Your answer should hold exactly the lines below from the line with "RFID2 pin SS: TX0 -> D35" through the line with "RFID2 pin SCK: D35 -> D18", both included, and no pictures at all.

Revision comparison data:
=======
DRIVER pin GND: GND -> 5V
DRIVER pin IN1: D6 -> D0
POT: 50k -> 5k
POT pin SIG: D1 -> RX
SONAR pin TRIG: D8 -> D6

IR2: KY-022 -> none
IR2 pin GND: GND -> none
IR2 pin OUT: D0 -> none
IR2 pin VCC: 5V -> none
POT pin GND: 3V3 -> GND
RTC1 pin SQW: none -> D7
=======
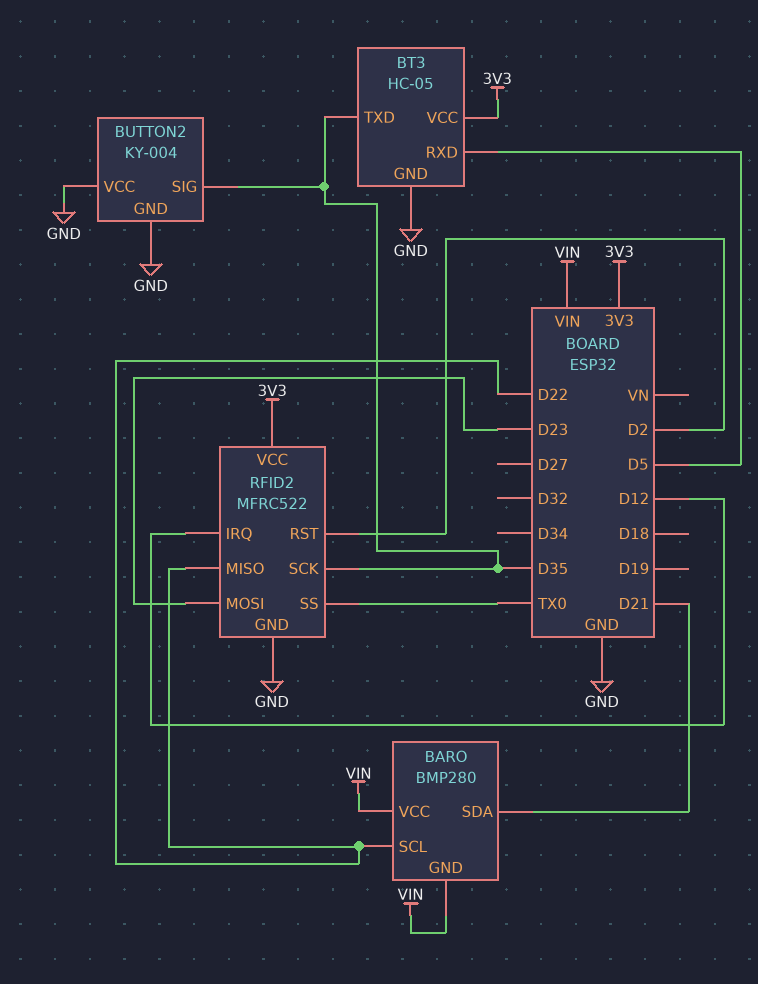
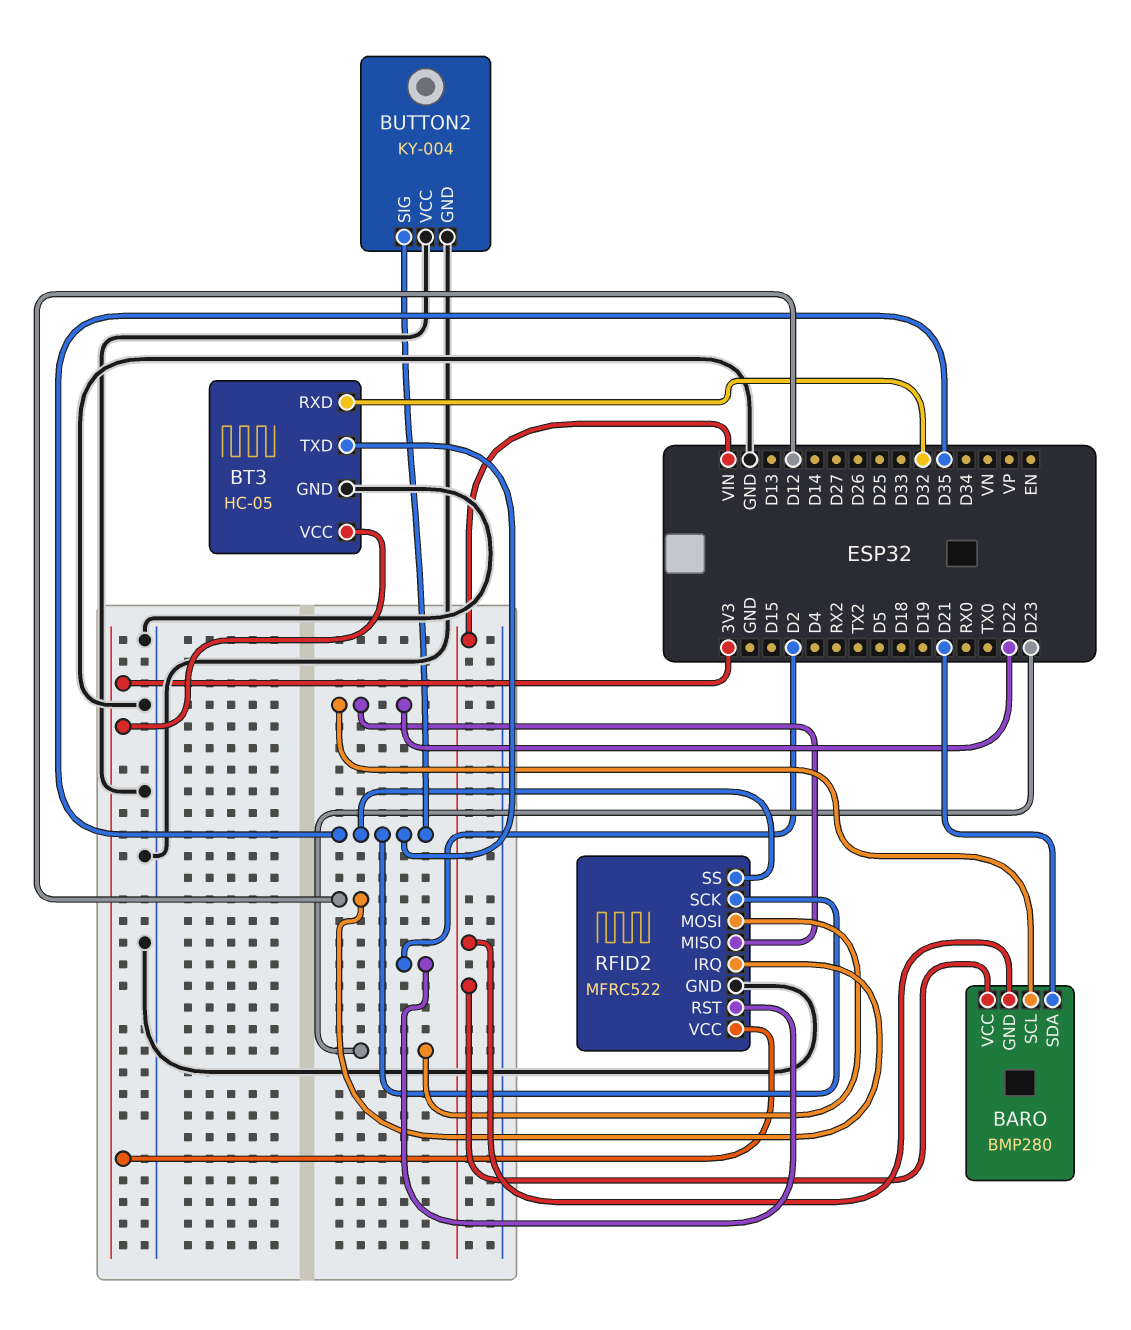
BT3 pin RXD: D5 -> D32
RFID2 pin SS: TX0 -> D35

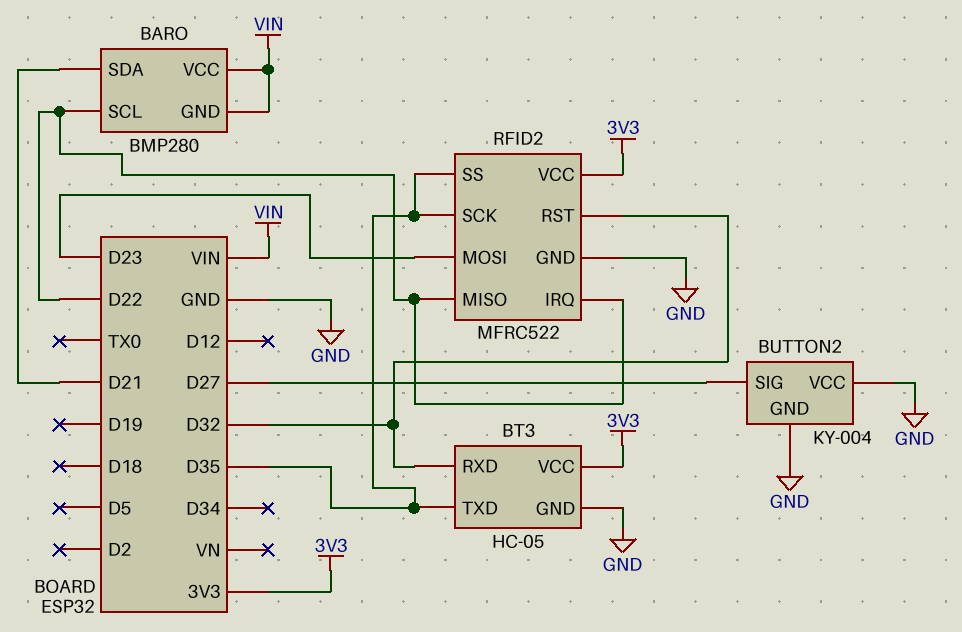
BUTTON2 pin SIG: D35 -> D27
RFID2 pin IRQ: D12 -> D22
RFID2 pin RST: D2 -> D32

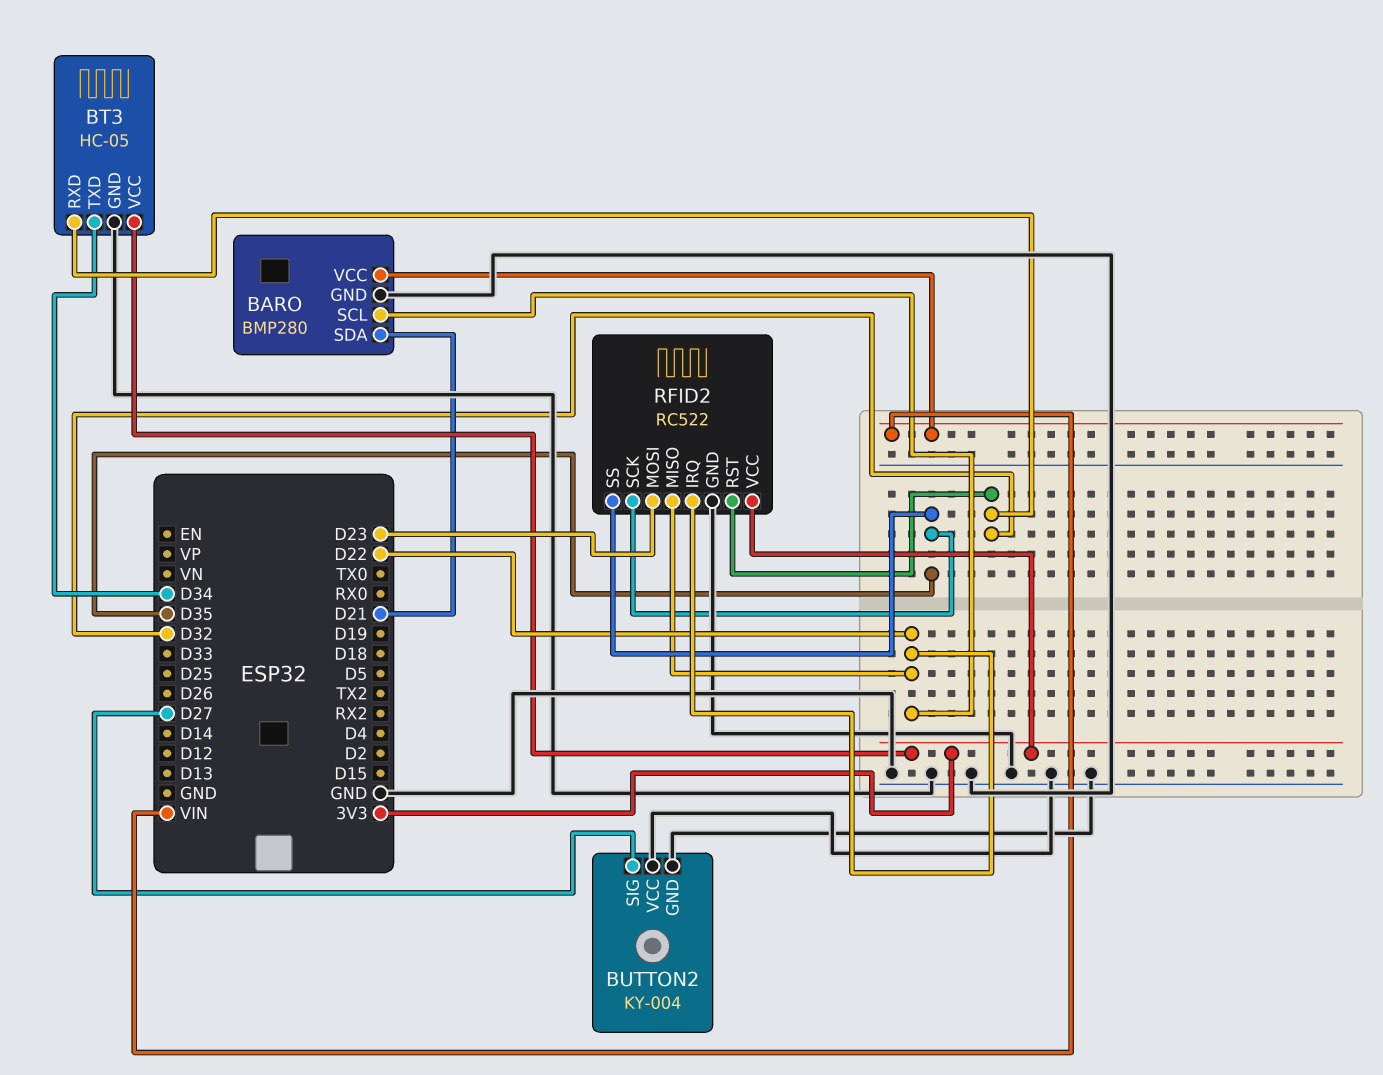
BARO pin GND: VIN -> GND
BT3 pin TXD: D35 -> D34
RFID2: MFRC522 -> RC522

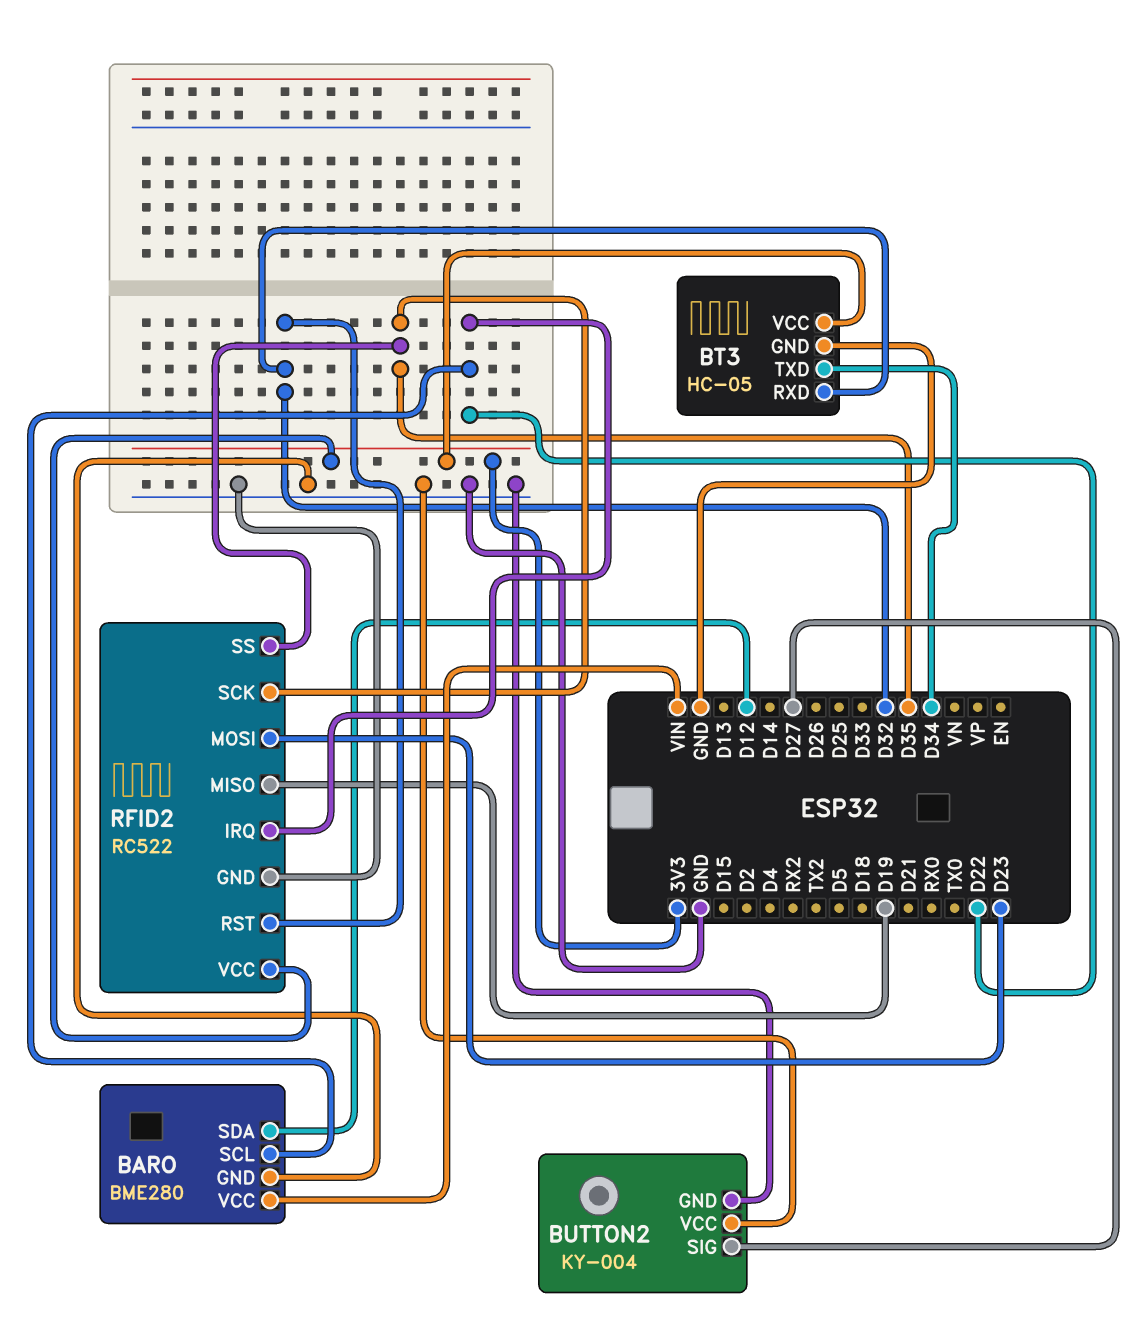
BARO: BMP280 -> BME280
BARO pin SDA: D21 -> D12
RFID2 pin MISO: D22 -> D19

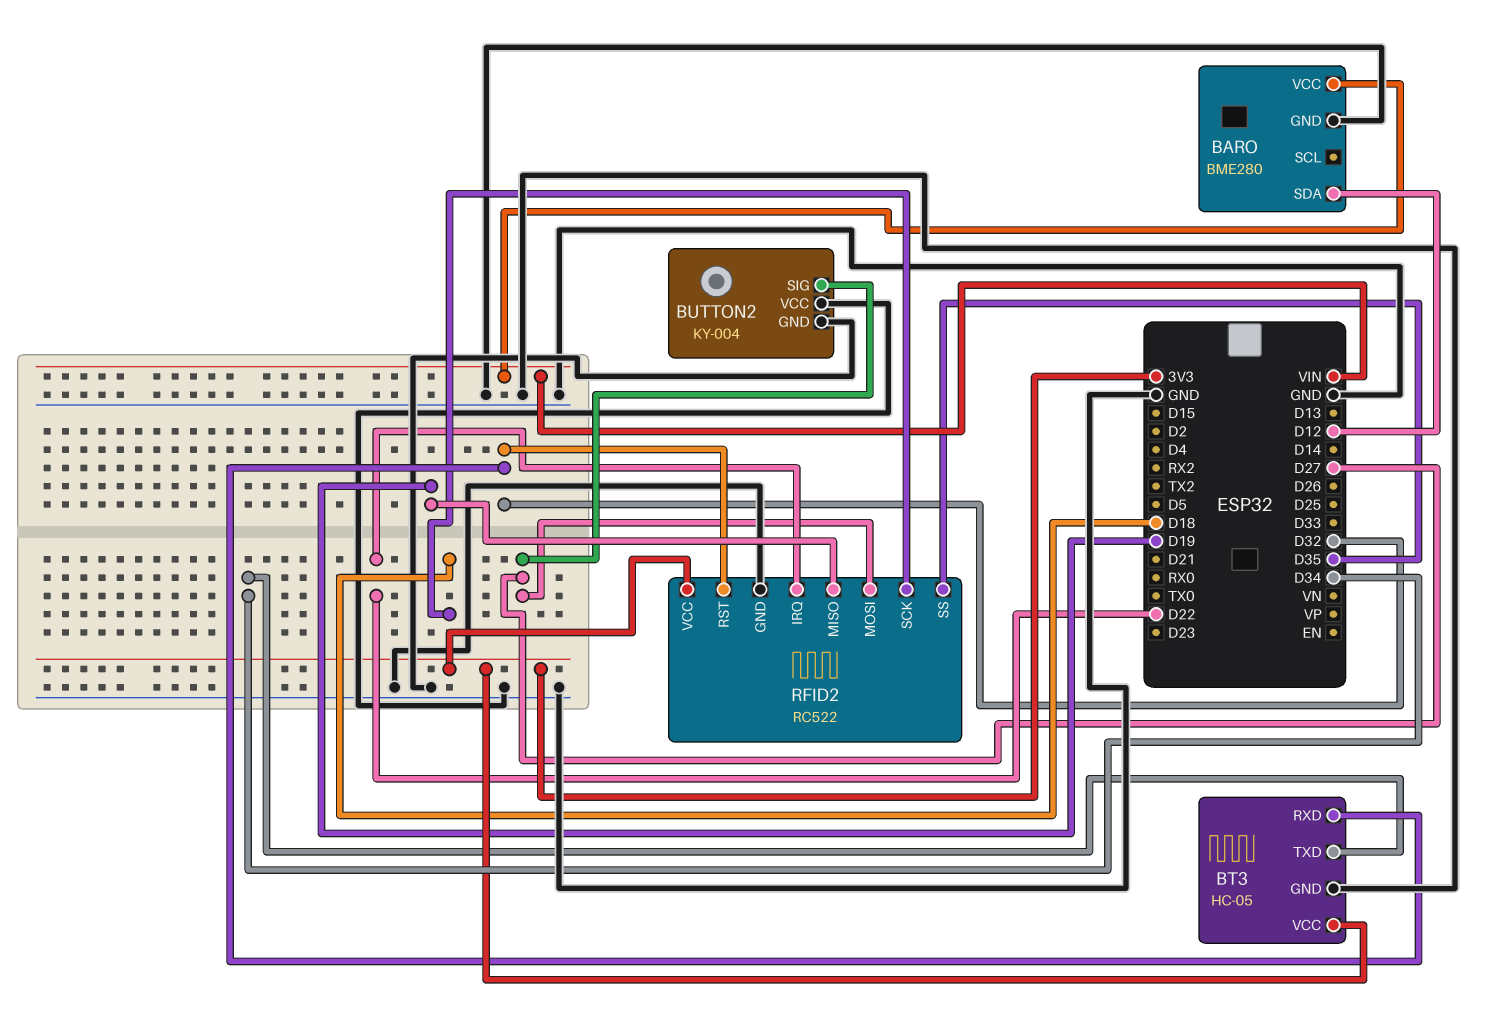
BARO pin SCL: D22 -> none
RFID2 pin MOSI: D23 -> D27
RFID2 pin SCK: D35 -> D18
=======
» THE ANSWER:
RFID2 pin SS: TX0 -> D35

BUTTON2 pin SIG: D35 -> D27
RFID2 pin IRQ: D12 -> D22
RFID2 pin RST: D2 -> D32

BARO pin GND: VIN -> GND
BT3 pin TXD: D35 -> D34
RFID2: MFRC522 -> RC522

BARO: BMP280 -> BME280
BARO pin SDA: D21 -> D12
RFID2 pin MISO: D22 -> D19

BARO pin SCL: D22 -> none
RFID2 pin MOSI: D23 -> D27
RFID2 pin SCK: D35 -> D18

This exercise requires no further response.